[[ Given entries open ]]

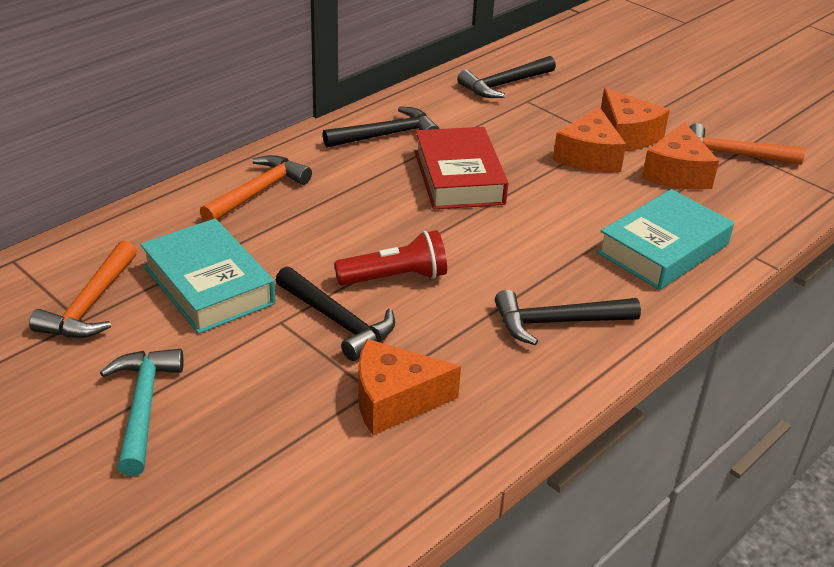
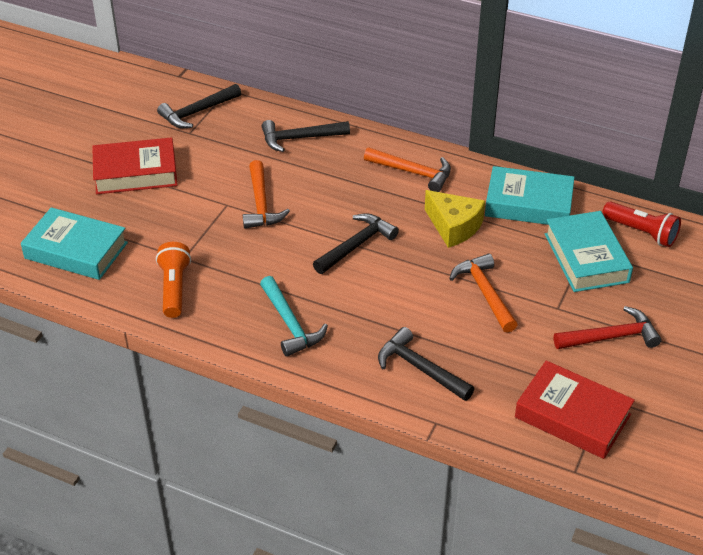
orange cheese: 4 -> 0
orange flashlight: 0 -> 1
red book: 1 -> 2
red hammer: 0 -> 1
turquoise book: 2 -> 3
yellow cheese: 0 -> 1

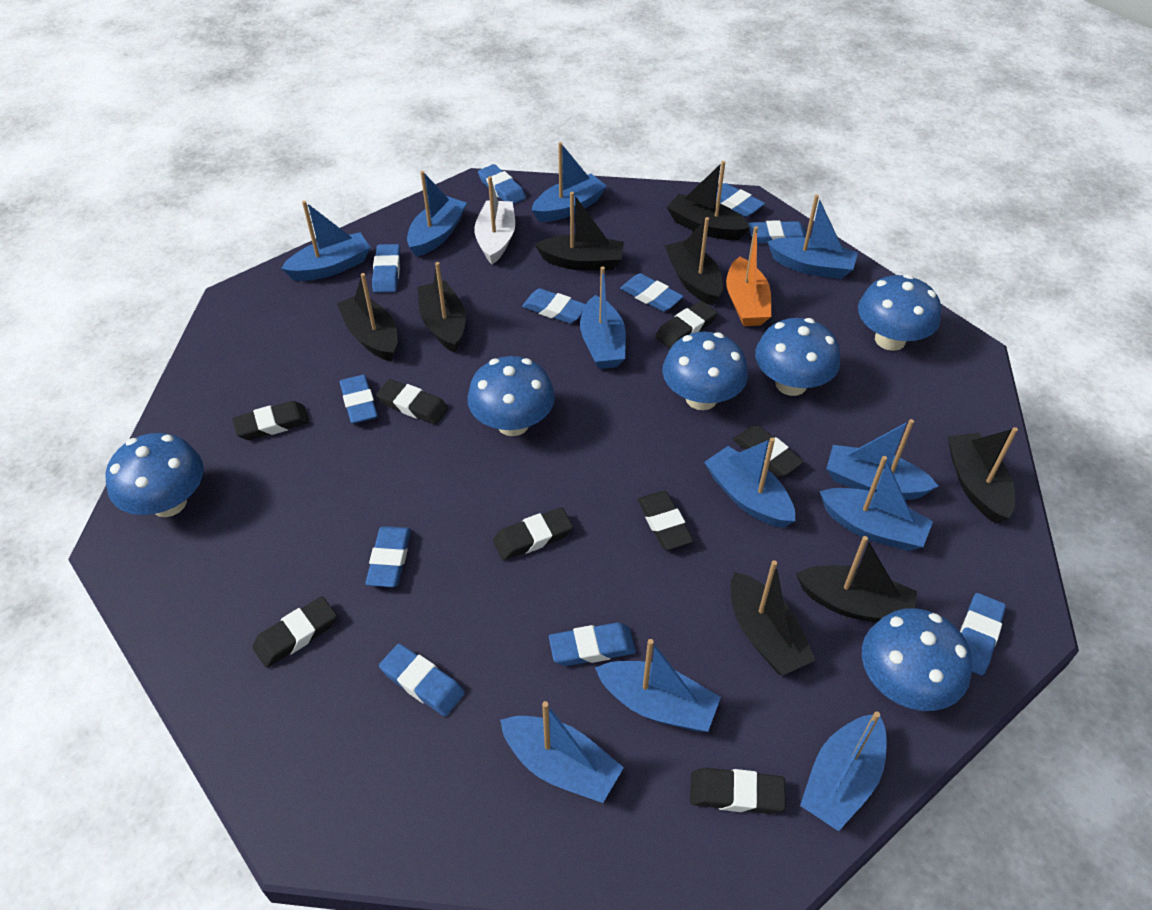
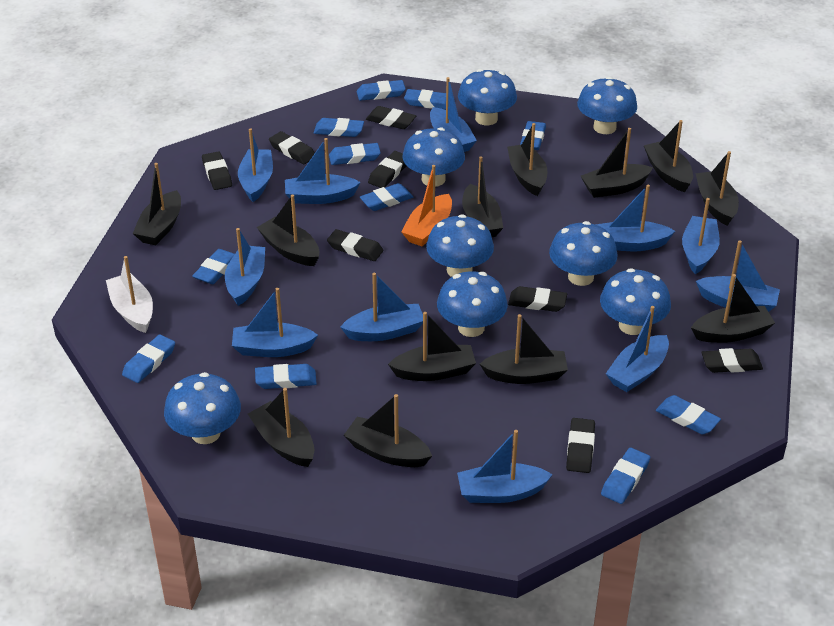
black boat: 8 -> 12
blue mushroom: 6 -> 8

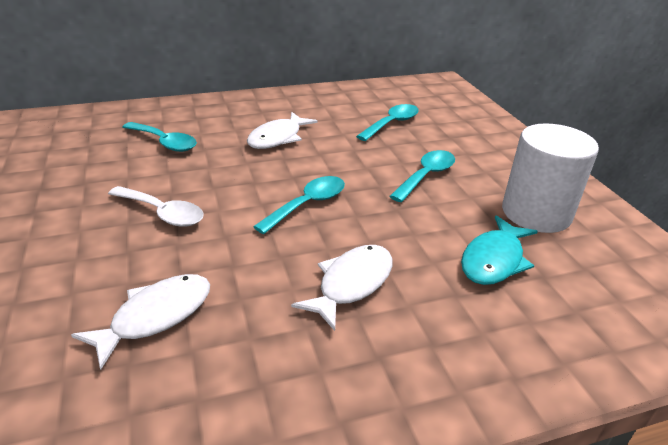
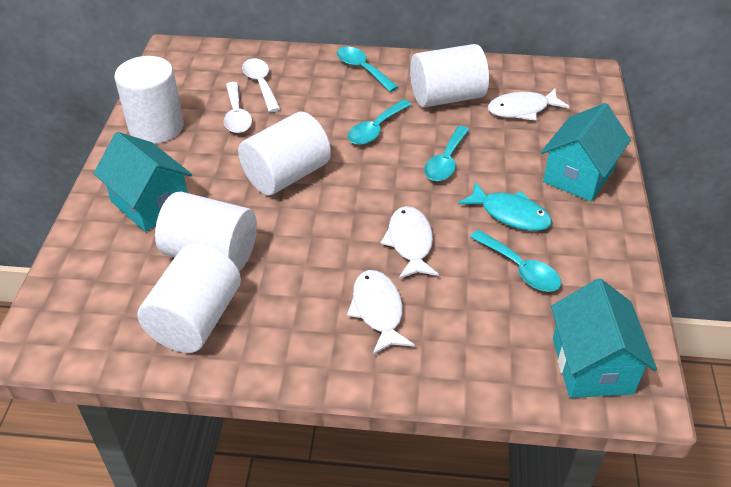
turquoise house: 0 -> 3
white cylinder: 1 -> 5
white spoon: 1 -> 2

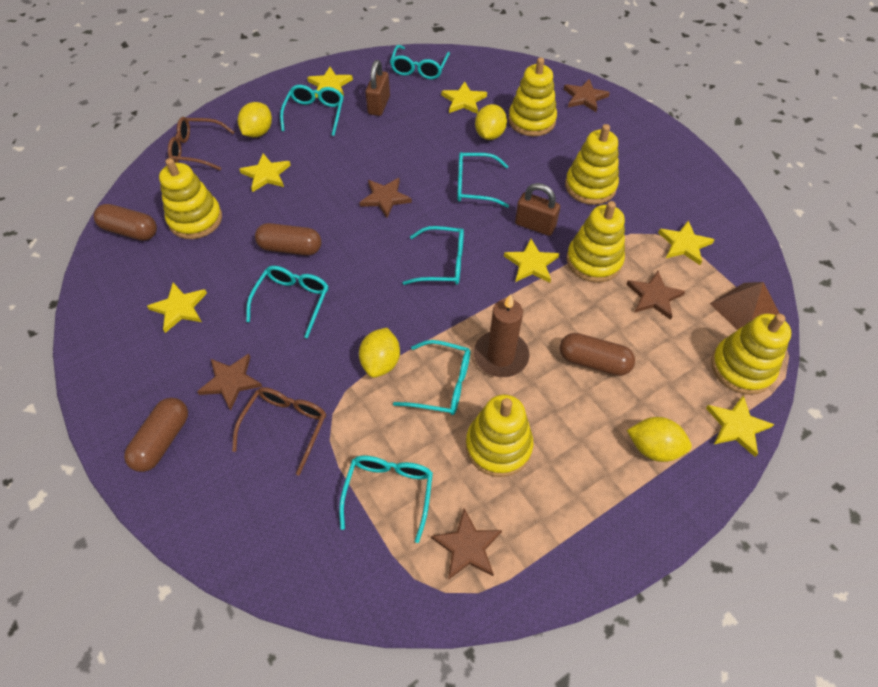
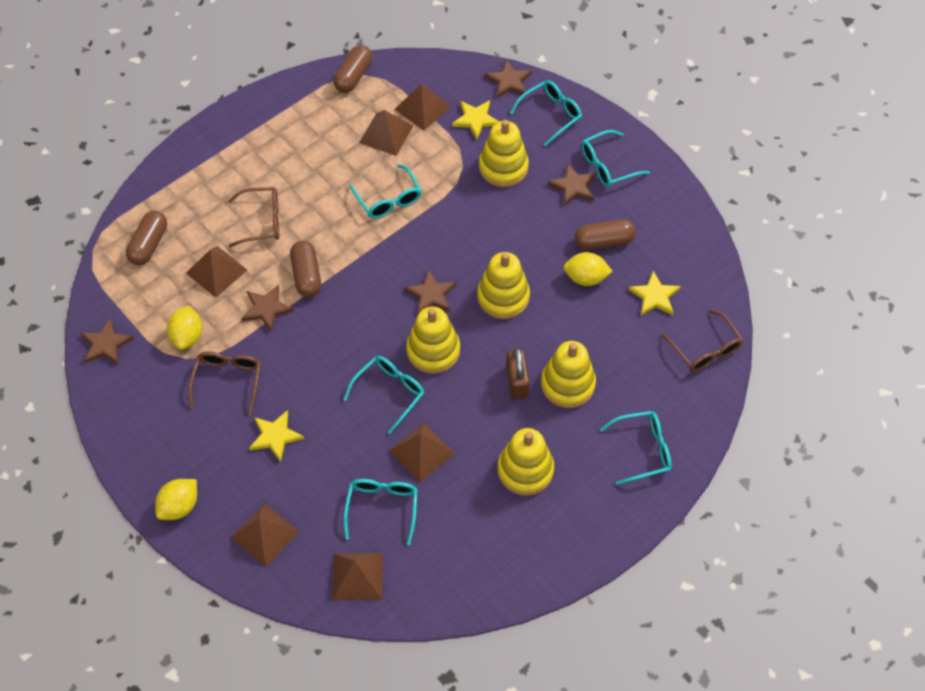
brown candle: 1 -> 0
brown glasses: 2 -> 3
brown padlock: 2 -> 1
brown pyramid: 1 -> 6
turquoise glasses: 7 -> 6
yellow lemon: 4 -> 3
yellow stacking toy: 6 -> 5
yellow star: 7 -> 3

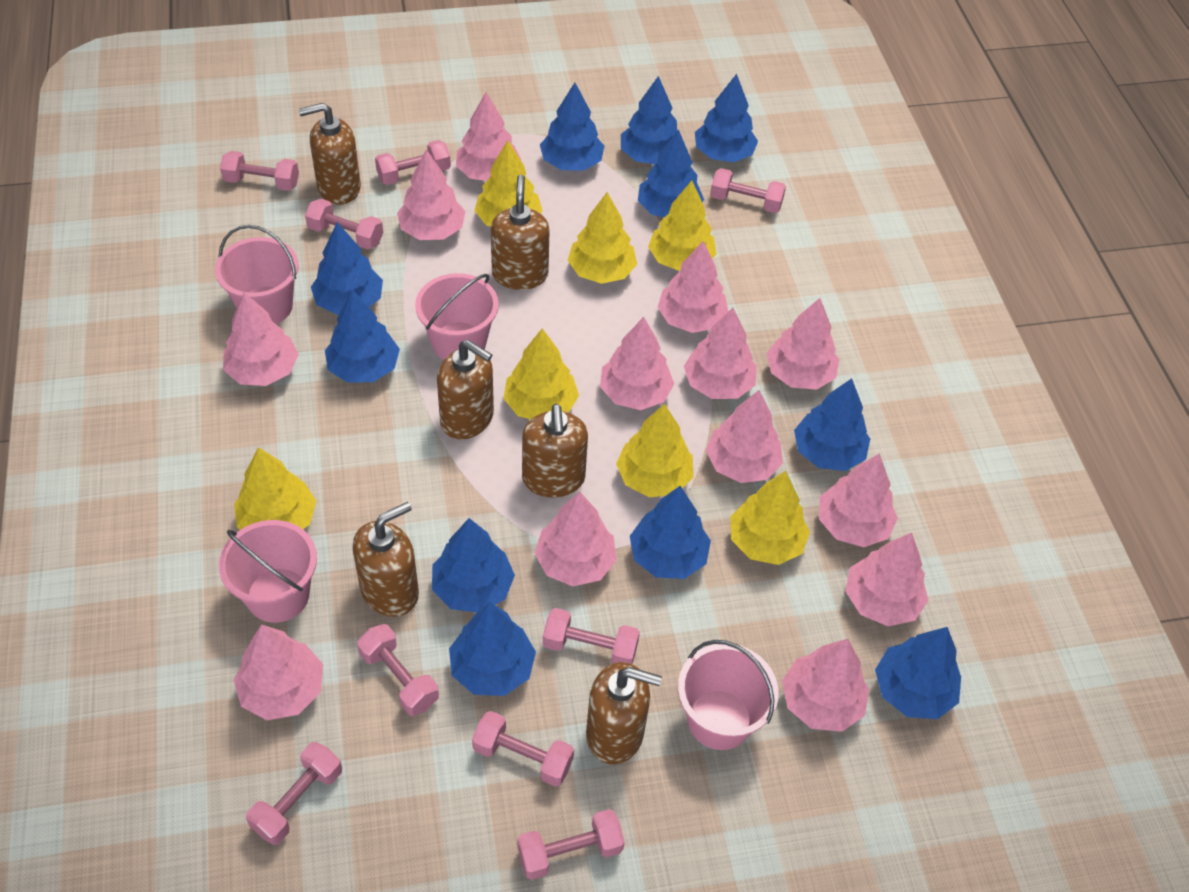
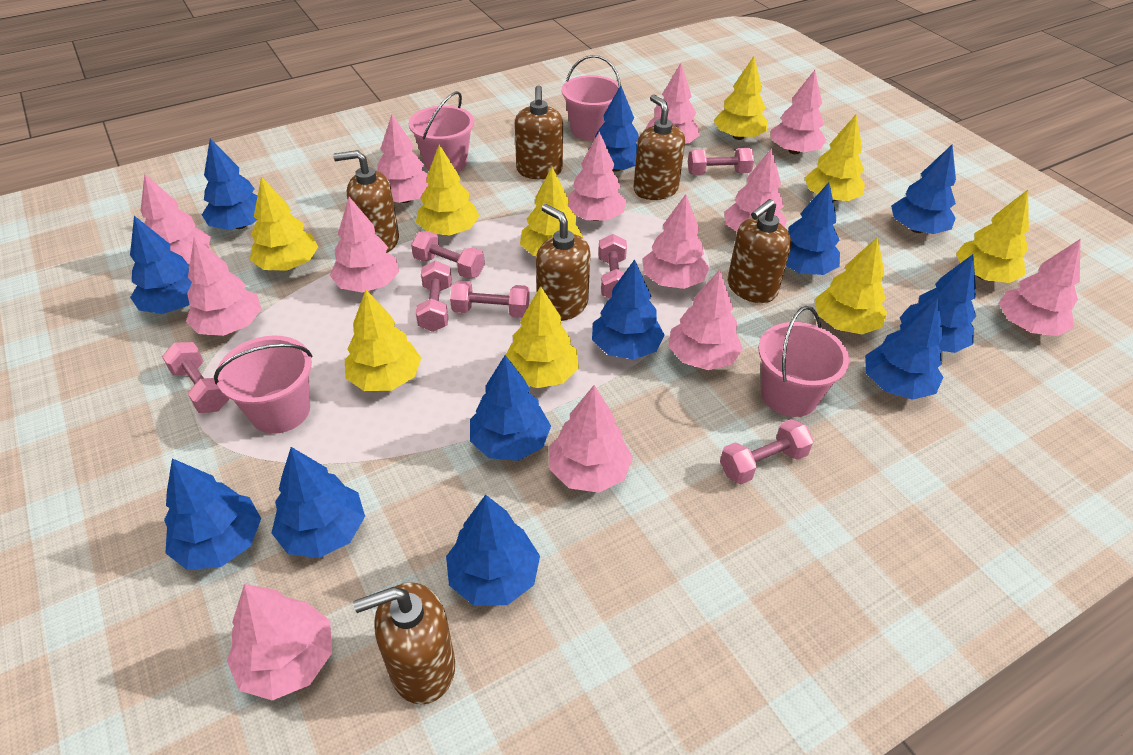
blue tree: 11 -> 12
pink dumbbell: 9 -> 7
yellow tree: 7 -> 9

[[ Given entries closed ]]

**Task goal:** Using the data above, transcribe exactly the lines between those containing "red book: 1 -> 2" and "yellow star: 7 -> 3", inclusive, and leave every picture behind.

**Finished task:**
red book: 1 -> 2
red hammer: 0 -> 1
turquoise book: 2 -> 3
yellow cheese: 0 -> 1

black boat: 8 -> 12
blue mushroom: 6 -> 8

turquoise house: 0 -> 3
white cylinder: 1 -> 5
white spoon: 1 -> 2

brown candle: 1 -> 0
brown glasses: 2 -> 3
brown padlock: 2 -> 1
brown pyramid: 1 -> 6
turquoise glasses: 7 -> 6
yellow lemon: 4 -> 3
yellow stacking toy: 6 -> 5
yellow star: 7 -> 3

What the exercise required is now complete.